* Objective *
Can you pull out each line of the data below that includes the word "across"?

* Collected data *

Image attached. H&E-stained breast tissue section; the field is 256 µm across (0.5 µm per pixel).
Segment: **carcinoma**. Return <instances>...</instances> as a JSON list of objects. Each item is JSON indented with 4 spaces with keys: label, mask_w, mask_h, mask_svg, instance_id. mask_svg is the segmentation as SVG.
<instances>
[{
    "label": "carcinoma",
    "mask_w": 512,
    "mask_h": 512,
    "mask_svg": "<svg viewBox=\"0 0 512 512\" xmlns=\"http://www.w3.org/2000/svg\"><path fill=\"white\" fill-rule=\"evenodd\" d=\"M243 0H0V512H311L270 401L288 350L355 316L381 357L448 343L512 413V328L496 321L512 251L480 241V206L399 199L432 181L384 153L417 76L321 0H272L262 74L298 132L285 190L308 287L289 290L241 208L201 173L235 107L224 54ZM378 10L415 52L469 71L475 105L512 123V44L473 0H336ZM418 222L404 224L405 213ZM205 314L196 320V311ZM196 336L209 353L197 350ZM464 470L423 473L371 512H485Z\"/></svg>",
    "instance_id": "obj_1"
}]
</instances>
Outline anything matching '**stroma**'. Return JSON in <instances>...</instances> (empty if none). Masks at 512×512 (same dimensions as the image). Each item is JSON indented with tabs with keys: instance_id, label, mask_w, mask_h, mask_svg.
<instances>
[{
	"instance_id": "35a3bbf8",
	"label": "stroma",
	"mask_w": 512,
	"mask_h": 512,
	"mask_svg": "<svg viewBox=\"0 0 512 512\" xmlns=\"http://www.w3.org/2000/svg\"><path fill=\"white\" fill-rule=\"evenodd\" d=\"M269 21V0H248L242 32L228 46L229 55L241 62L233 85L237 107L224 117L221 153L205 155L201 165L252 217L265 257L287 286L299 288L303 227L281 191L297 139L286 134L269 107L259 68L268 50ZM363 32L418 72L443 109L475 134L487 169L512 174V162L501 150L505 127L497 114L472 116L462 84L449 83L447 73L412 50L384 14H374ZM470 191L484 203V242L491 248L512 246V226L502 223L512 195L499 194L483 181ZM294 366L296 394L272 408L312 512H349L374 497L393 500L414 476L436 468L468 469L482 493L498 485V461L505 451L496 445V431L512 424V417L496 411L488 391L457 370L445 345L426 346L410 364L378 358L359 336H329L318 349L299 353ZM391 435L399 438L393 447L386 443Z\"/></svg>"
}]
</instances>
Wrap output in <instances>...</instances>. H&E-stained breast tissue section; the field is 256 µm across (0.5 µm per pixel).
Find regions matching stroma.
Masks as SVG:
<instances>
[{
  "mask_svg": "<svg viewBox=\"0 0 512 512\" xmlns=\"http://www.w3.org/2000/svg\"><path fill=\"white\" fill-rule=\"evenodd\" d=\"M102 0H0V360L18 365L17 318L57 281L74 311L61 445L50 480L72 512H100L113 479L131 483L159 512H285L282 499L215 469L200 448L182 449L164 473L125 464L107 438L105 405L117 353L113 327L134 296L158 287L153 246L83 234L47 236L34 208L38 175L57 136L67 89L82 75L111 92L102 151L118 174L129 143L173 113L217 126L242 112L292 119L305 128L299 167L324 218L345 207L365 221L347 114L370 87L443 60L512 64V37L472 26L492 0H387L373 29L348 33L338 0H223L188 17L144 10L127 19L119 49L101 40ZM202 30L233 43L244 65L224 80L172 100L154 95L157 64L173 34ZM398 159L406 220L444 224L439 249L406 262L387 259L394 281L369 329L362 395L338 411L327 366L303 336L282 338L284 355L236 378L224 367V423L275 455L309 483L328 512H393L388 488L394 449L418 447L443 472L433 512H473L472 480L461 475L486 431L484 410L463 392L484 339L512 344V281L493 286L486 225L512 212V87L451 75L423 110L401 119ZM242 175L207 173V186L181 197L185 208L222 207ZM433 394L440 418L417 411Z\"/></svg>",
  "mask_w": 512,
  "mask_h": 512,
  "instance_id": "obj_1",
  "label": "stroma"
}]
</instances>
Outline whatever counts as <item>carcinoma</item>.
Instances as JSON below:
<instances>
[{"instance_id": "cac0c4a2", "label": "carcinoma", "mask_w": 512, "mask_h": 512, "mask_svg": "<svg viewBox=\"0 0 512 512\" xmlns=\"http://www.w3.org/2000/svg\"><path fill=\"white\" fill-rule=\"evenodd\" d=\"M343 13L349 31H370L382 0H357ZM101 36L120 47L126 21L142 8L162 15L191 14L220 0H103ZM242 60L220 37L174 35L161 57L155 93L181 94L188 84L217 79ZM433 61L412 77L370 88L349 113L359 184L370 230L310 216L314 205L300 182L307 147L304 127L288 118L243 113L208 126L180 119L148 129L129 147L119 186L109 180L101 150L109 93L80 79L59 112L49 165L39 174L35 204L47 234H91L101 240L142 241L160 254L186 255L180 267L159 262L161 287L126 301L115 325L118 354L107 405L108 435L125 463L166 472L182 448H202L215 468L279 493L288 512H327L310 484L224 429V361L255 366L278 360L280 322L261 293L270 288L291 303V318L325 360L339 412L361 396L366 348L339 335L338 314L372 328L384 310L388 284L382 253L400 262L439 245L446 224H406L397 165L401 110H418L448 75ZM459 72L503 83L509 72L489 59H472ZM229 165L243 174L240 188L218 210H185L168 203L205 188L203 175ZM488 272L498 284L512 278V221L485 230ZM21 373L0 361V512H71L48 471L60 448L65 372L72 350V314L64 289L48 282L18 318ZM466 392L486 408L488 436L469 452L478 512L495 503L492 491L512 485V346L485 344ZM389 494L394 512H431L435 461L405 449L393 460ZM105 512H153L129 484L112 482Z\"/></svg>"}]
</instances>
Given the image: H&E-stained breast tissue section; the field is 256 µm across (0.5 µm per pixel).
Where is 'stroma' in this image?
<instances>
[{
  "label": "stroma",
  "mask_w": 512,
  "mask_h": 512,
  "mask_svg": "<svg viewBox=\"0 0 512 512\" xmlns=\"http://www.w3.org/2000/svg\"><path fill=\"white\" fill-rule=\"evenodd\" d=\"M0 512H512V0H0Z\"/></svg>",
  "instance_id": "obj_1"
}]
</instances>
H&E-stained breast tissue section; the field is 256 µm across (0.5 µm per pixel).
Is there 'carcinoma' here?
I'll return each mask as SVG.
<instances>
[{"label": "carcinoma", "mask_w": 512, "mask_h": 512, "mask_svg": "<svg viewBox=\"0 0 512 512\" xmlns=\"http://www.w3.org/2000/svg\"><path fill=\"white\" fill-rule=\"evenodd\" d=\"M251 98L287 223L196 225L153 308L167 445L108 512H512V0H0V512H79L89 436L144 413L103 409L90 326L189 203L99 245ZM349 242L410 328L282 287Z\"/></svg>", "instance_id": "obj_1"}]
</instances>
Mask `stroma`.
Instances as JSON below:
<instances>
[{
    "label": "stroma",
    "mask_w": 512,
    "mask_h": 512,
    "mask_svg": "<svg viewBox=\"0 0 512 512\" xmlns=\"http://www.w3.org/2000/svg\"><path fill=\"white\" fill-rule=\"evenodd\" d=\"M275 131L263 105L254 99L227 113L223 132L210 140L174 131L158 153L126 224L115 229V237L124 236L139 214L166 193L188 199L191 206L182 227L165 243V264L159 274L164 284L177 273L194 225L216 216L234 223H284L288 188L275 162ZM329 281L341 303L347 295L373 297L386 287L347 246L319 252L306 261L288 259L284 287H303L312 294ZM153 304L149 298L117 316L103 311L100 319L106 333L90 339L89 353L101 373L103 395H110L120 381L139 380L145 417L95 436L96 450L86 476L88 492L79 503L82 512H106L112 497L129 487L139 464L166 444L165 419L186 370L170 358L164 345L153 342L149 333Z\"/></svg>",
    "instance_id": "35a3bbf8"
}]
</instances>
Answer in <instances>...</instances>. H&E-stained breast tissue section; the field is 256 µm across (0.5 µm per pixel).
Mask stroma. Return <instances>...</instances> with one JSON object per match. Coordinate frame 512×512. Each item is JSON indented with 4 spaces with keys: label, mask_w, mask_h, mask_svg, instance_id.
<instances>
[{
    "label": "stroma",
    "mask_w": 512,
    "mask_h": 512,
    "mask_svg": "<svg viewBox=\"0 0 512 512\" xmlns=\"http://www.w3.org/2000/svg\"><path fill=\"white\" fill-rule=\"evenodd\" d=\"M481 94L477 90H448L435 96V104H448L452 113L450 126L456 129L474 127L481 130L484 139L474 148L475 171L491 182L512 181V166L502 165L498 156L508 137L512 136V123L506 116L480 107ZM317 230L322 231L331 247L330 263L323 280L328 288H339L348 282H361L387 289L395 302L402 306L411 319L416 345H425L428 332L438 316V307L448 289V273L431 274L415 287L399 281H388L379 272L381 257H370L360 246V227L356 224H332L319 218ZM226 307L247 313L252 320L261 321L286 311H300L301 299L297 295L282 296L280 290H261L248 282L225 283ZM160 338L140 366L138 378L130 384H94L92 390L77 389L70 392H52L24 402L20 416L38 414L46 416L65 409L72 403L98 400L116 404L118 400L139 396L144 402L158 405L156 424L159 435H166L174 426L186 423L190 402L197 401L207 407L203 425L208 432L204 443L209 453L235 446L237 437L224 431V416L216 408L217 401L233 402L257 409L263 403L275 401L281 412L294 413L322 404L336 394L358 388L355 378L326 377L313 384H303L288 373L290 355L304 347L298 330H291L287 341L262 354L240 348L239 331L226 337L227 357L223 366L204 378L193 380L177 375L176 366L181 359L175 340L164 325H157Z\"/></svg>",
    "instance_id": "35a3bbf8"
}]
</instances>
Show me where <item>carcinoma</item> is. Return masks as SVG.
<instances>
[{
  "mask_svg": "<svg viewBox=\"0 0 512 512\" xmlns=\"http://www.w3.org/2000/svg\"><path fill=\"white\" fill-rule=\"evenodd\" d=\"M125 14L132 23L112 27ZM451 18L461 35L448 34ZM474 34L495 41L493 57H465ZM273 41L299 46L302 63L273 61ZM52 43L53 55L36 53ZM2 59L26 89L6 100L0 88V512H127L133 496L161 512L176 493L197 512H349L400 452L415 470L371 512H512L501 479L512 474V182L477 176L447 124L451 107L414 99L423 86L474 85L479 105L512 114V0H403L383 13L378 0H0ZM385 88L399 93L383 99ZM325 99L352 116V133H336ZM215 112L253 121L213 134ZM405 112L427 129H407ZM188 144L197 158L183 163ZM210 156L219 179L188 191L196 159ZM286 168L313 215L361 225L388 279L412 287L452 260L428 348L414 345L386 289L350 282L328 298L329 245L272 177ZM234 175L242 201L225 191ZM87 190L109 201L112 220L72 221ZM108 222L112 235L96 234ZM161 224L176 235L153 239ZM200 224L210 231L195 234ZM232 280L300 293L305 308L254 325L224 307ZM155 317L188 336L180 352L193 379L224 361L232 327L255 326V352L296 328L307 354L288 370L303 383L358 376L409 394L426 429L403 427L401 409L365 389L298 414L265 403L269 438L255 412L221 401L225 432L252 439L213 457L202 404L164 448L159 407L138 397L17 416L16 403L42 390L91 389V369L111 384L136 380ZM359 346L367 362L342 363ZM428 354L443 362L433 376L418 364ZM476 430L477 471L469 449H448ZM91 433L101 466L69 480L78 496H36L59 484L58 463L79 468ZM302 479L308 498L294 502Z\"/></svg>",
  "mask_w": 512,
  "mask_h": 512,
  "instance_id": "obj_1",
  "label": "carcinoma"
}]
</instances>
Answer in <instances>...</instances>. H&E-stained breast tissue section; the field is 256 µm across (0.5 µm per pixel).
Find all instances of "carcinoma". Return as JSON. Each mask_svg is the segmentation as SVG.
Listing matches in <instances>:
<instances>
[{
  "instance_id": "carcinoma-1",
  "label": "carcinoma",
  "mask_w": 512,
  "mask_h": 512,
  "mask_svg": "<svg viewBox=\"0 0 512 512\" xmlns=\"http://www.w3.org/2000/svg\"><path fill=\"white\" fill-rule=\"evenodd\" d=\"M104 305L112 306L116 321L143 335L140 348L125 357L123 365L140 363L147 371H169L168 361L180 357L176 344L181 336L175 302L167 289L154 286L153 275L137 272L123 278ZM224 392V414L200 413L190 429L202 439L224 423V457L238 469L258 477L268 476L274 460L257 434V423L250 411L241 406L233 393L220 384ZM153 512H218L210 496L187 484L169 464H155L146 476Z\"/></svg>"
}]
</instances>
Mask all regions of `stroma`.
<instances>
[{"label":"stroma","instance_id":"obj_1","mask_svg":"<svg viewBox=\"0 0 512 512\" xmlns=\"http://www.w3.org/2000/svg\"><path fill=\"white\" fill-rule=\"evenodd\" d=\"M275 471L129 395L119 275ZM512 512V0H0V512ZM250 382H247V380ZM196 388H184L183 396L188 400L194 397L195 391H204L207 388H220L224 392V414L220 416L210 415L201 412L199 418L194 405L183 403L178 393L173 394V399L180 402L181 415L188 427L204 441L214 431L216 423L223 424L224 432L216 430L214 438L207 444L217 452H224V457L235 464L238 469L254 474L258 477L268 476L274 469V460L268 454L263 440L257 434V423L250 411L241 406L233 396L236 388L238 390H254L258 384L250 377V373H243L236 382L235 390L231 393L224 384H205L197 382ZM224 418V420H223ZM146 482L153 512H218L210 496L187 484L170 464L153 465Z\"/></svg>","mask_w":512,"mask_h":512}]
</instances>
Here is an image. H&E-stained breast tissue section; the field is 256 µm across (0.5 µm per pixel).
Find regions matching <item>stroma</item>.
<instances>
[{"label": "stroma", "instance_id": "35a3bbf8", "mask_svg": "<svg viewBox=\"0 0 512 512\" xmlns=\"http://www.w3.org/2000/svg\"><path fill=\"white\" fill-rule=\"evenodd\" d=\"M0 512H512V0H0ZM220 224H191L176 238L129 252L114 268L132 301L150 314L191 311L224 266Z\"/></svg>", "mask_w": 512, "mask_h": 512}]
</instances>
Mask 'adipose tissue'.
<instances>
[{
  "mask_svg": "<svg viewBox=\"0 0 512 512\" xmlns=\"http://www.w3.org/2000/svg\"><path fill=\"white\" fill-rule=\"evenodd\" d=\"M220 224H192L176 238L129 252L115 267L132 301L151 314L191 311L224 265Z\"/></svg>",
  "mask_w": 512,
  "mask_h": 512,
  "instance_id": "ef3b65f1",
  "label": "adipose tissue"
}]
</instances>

* Exercise answer *
Image attached. H&E-stained breast tissue section; the field is 256 µm across (0.5 µm per pixel).
Wrap output in <instances>...</instances>. H&E-stained breast tissue section; the field is 256 µm across (0.5 µm per pixel).
Given the image: H&E-stained breast tissue section; the field is 256 µm across (0.5 µm per pixel).
H&E-stained breast tissue section; the field is 256 µm across (0.5 µm per pixel).
Answer in <instances>...</instances>. H&E-stained breast tissue section; the field is 256 µm across (0.5 µm per pixel).
Answer in <instances>...</instances>. H&E-stained breast tissue section; the field is 256 µm across (0.5 µm per pixel).
Here is an image. H&E-stained breast tissue section; the field is 256 µm across (0.5 µm per pixel).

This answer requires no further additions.